» Task goal
Extract, exactly and without pictures, every line from the one that includes "C11: 33nF (GND, N7) -> none" through the final line of the material below.
### Available data ###
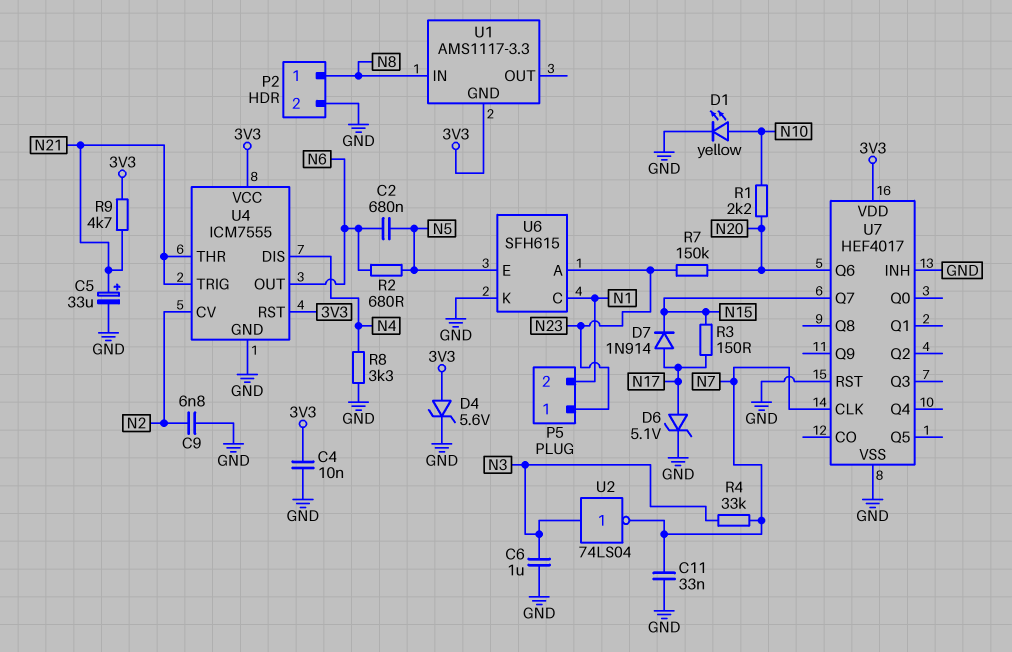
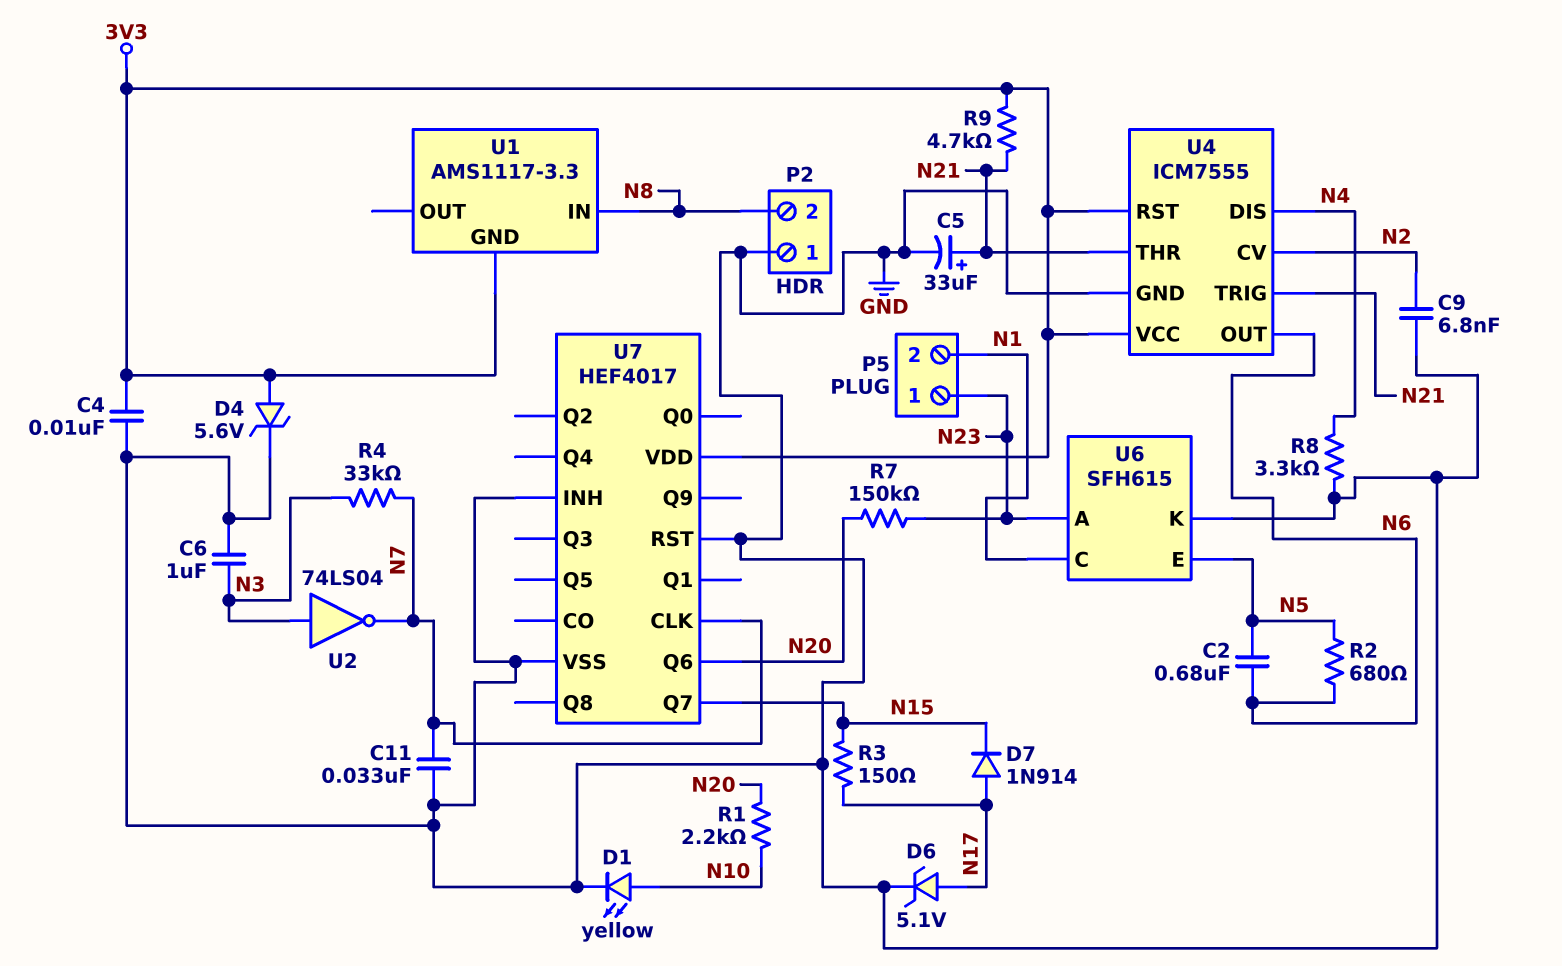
P2 pin 1: N8 -> GND
P2 pin 2: GND -> N8

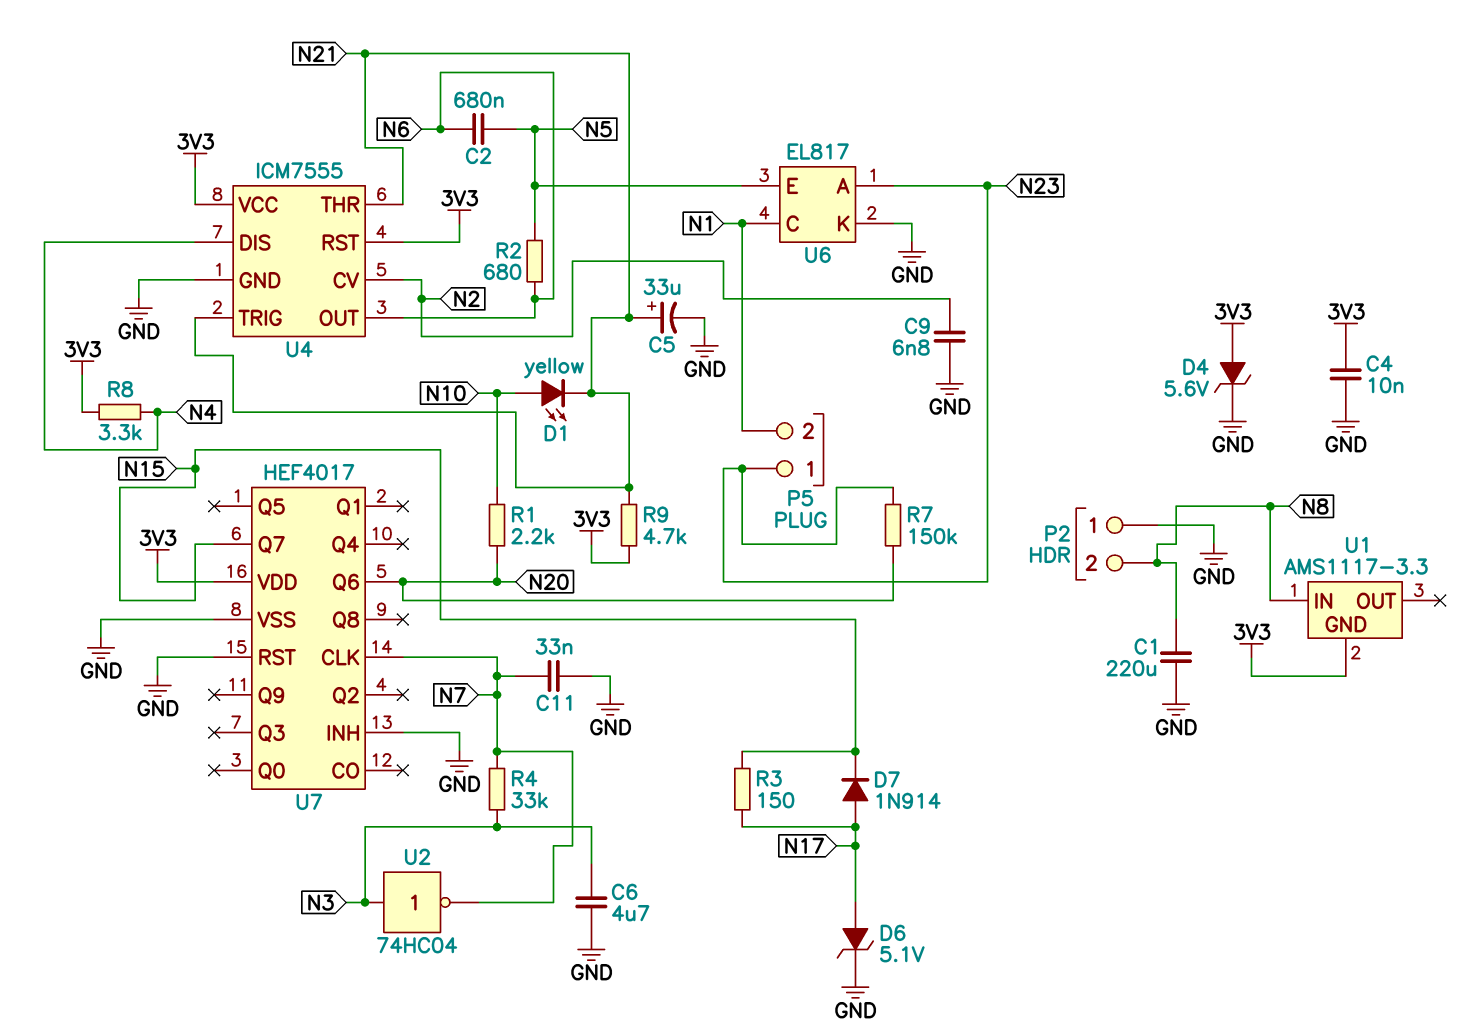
C1: none -> 220uF (GND, N8)
C6: 1uF (GND, N3) -> 4.7uF (GND, N3)
D1: LED yellow (A N10, K GND) -> LED yellow (A N10, K N21)
R8: 3.3k (GND, N4) -> 3.3k (3V3, N4)
U2: NOT 74LS04 (in N3, out N7) -> NOT 74HC04 (in N3, out N7)
U6: SFH615 -> EL817

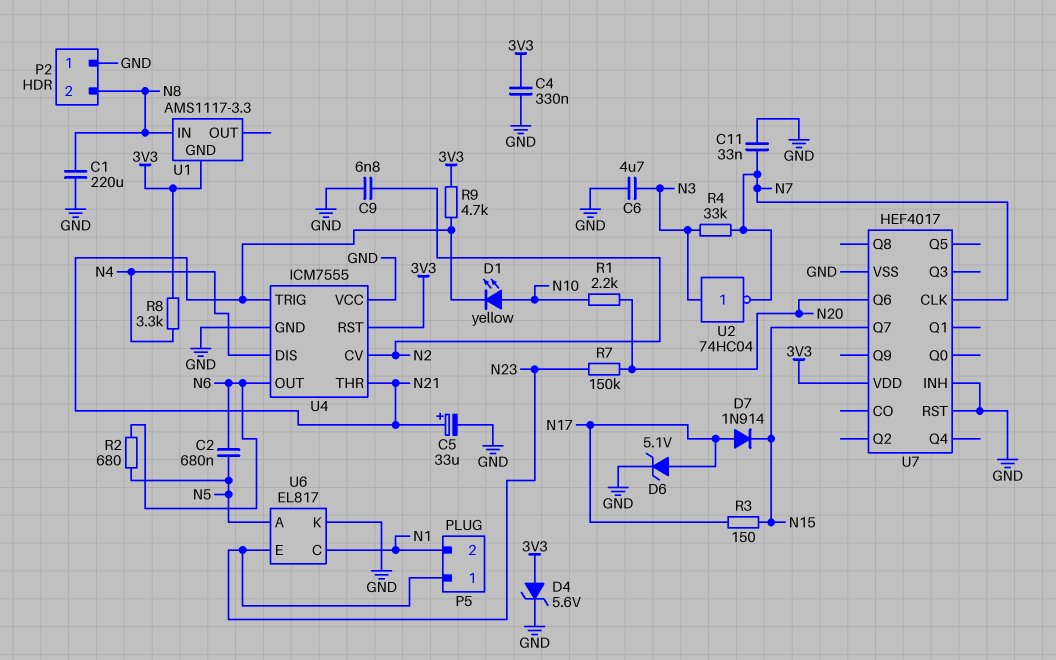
C4: 10nF (3V3, GND) -> 330nF (3V3, GND)
U4 pin VCC: 3V3 -> GND
U6 pin A: N23 -> N5
U6 pin E: N5 -> N23

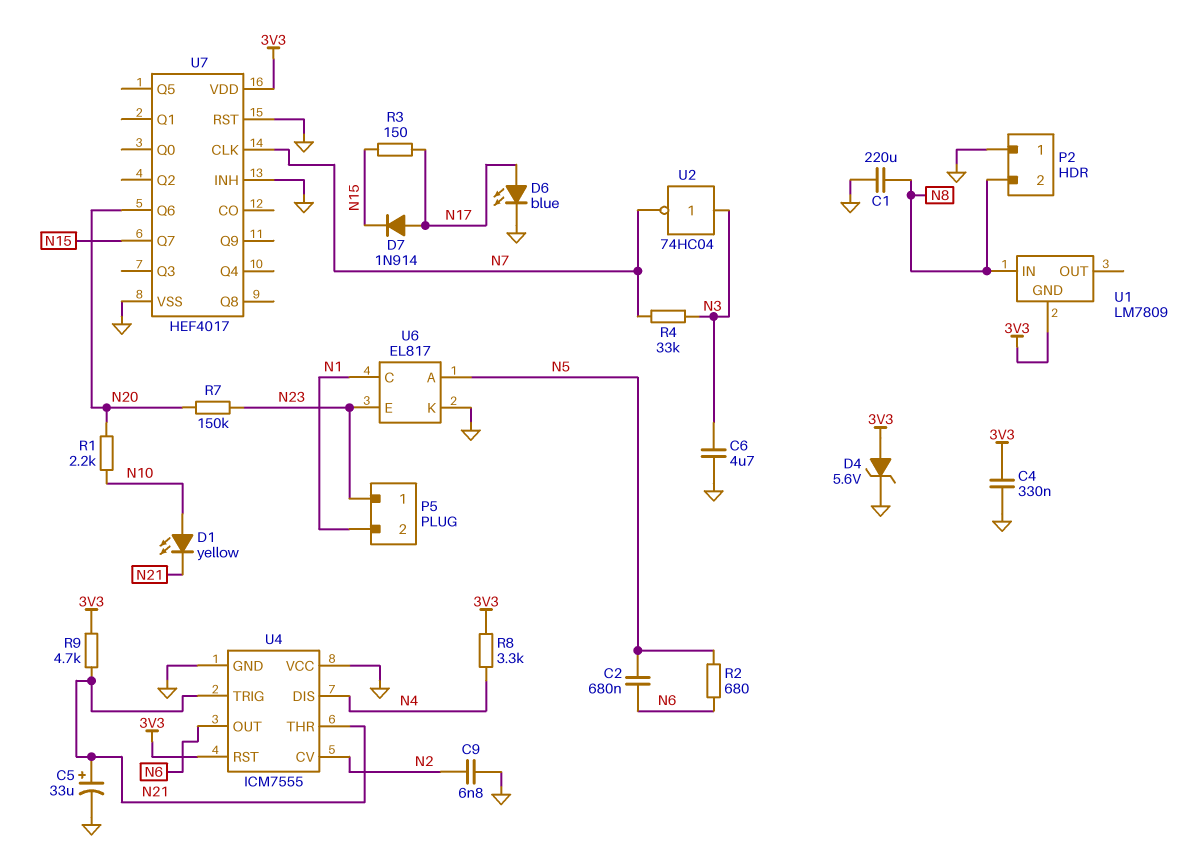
C11: 33nF (GND, N7) -> none
D6: zener 5.1V (A N17, K GND) -> LED blue (A N17, K GND)
U1: AMS1117-3.3 -> LM7809

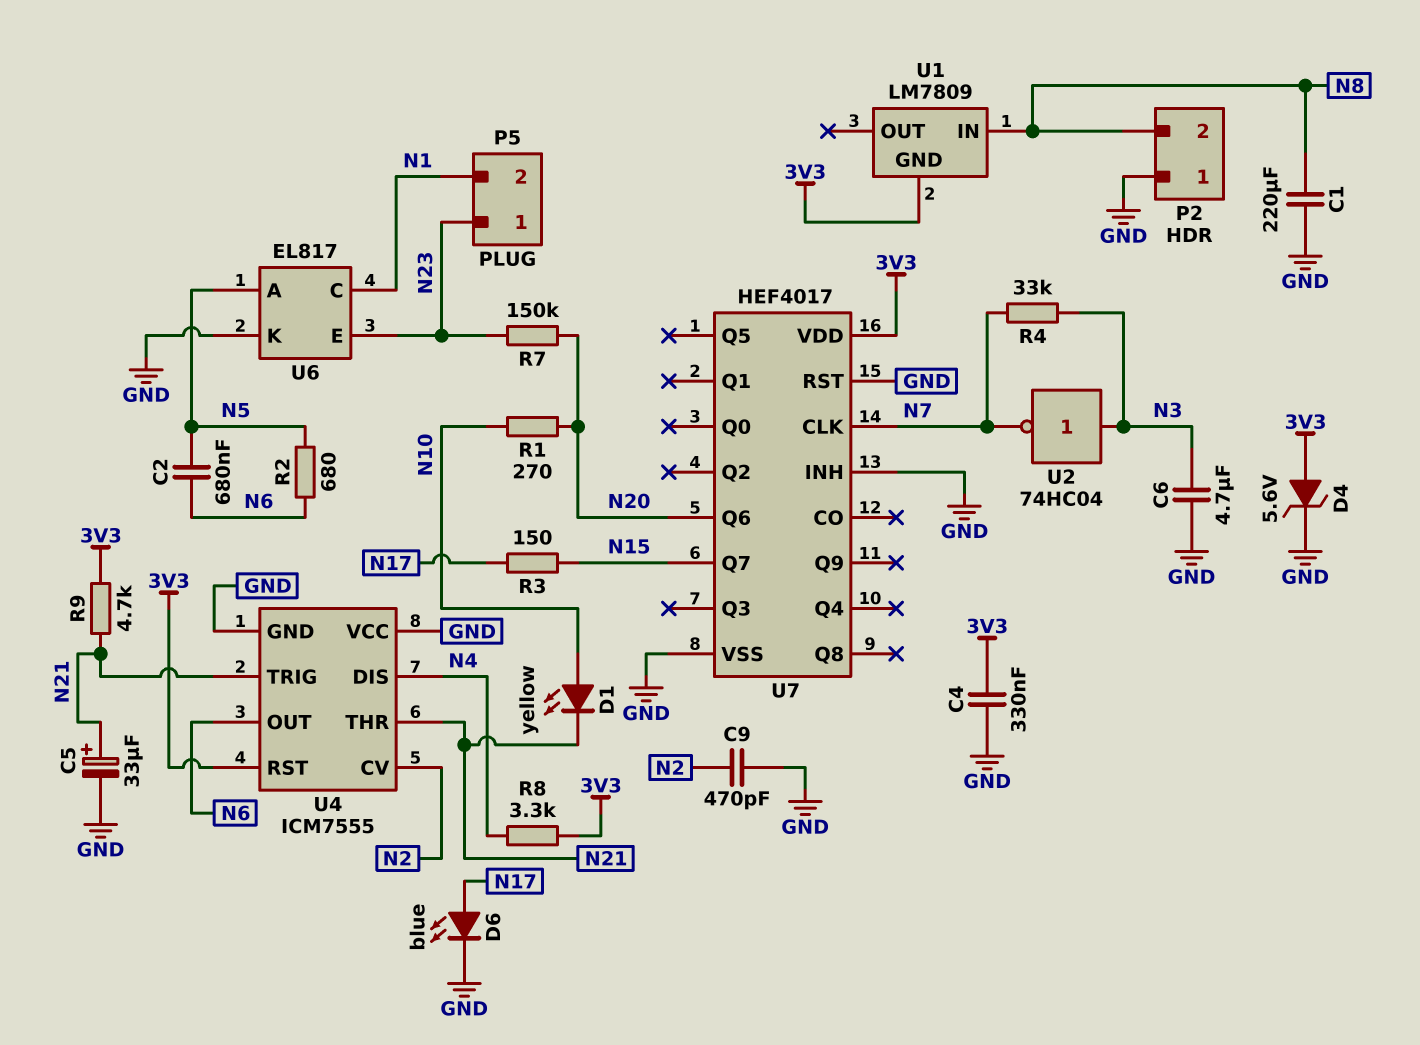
C9: 6.8nF (GND, N2) -> 470pF (GND, N2)
D7: diode 1N914 (A N17, K N15) -> none
R1: 2.2k (N10, N20) -> 270 (N10, N20)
###
» Response to this exercise
C11: 33nF (GND, N7) -> none
D6: zener 5.1V (A N17, K GND) -> LED blue (A N17, K GND)
U1: AMS1117-3.3 -> LM7809

C9: 6.8nF (GND, N2) -> 470pF (GND, N2)
D7: diode 1N914 (A N17, K N15) -> none
R1: 2.2k (N10, N20) -> 270 (N10, N20)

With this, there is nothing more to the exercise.